Object transformation records
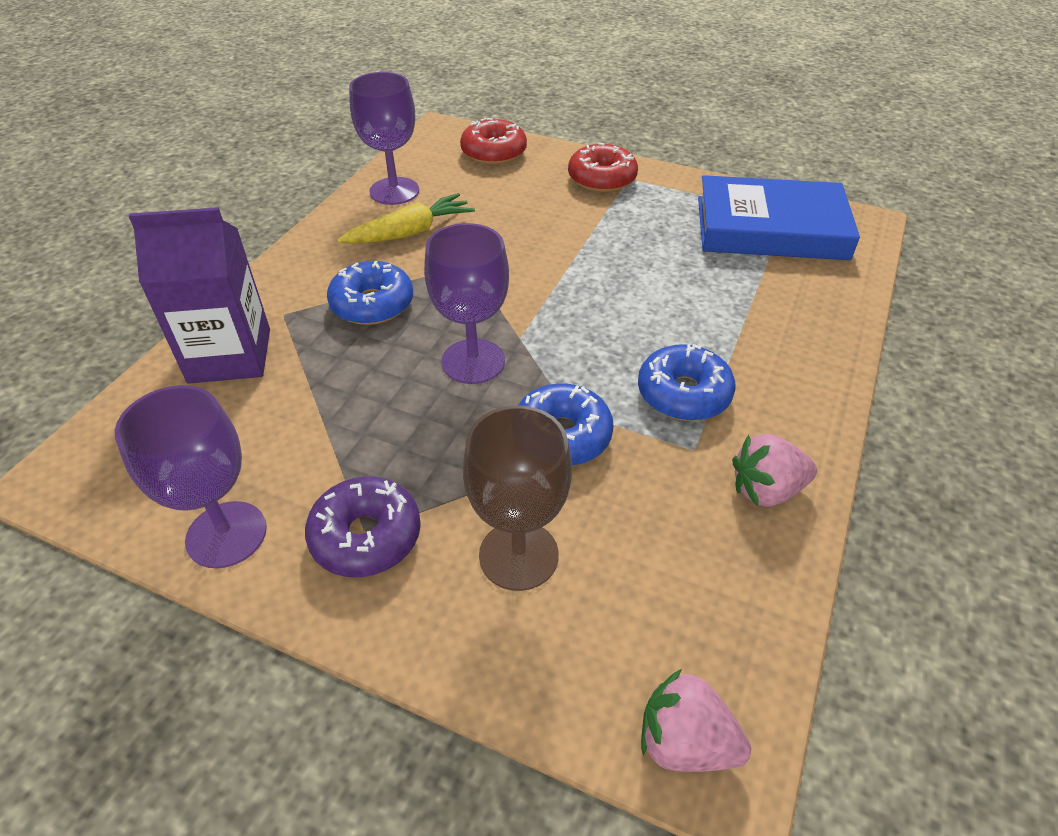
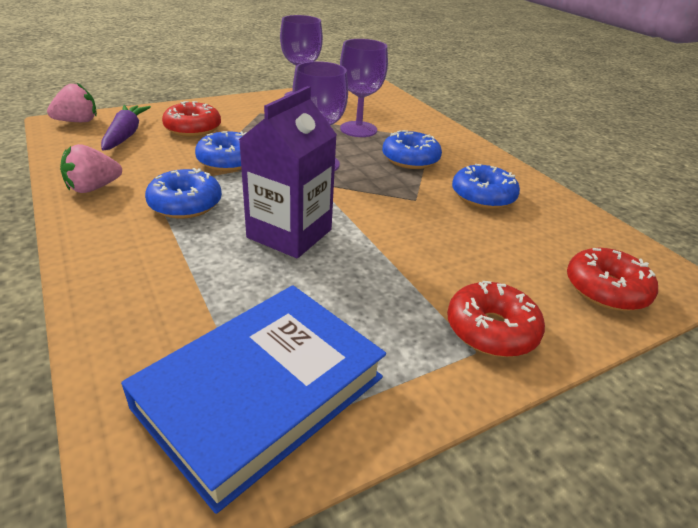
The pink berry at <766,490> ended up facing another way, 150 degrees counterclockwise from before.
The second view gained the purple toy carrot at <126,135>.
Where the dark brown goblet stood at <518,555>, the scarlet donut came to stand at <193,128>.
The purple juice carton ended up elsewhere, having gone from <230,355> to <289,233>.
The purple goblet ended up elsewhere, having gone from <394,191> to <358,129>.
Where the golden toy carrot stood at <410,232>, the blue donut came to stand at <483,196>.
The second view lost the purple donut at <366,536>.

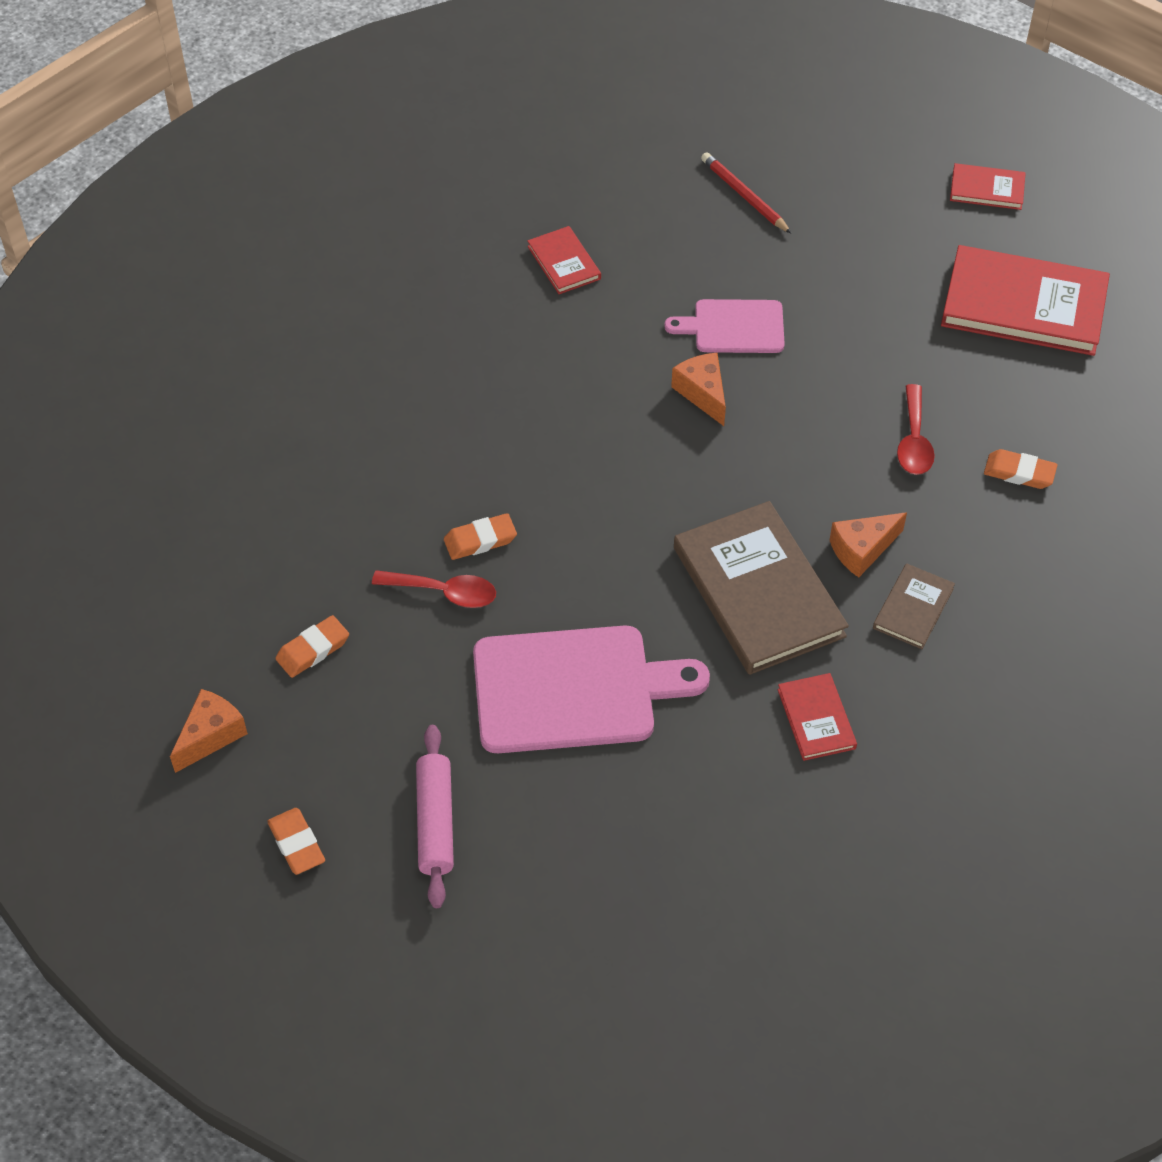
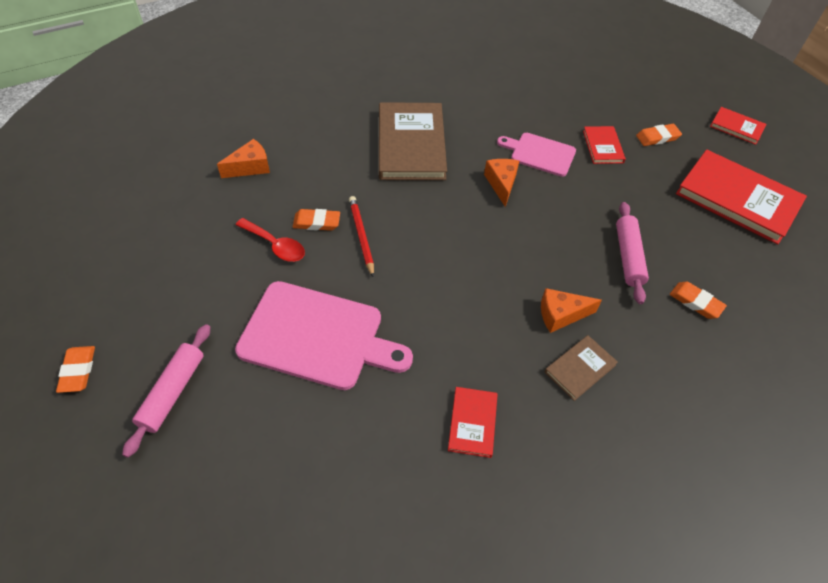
The orange cheese wedge ended up elsewhere, having gone from <211,735> to <250,167>.
The scarlet lead pencil ended up elsewhere, having gone from <744,195> to <361,236>.
The dark brown book ended up elsewhere, having gone from <758,592> to <411,144>.
The scarlet book ended up elsewhere, having gone from <564,262> to <603,147>.
Where the scarlet tablespoon stood at <913,440>, the pink pastry roller came to stand at <628,257>.
The orange pencil eraser ended up elsewhere, having gone from <313,650> to <657,137>.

_Problem requirements_
From the first line to the last, set down the data exactly, without the pictures.

_Exercise output_
The pink berry at <766,490> ended up facing another way, 150 degrees counterclockwise from before.
The second view gained the purple toy carrot at <126,135>.
Where the dark brown goblet stood at <518,555>, the scarlet donut came to stand at <193,128>.
The purple juice carton ended up elsewhere, having gone from <230,355> to <289,233>.
The purple goblet ended up elsewhere, having gone from <394,191> to <358,129>.
Where the golden toy carrot stood at <410,232>, the blue donut came to stand at <483,196>.
The second view lost the purple donut at <366,536>.

The orange cheese wedge ended up elsewhere, having gone from <211,735> to <250,167>.
The scarlet lead pencil ended up elsewhere, having gone from <744,195> to <361,236>.
The dark brown book ended up elsewhere, having gone from <758,592> to <411,144>.
The scarlet book ended up elsewhere, having gone from <564,262> to <603,147>.
Where the scarlet tablespoon stood at <913,440>, the pink pastry roller came to stand at <628,257>.
The orange pencil eraser ended up elsewhere, having gone from <313,650> to <657,137>.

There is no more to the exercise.